#### What to work on
Once you have read the listing, write it all out exactly.
####
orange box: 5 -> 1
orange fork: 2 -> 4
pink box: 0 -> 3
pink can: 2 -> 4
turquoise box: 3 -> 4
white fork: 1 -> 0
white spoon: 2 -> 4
####
#### The completed task
orange box: 5 -> 1
orange fork: 2 -> 4
pink box: 0 -> 3
pink can: 2 -> 4
turquoise box: 3 -> 4
white fork: 1 -> 0
white spoon: 2 -> 4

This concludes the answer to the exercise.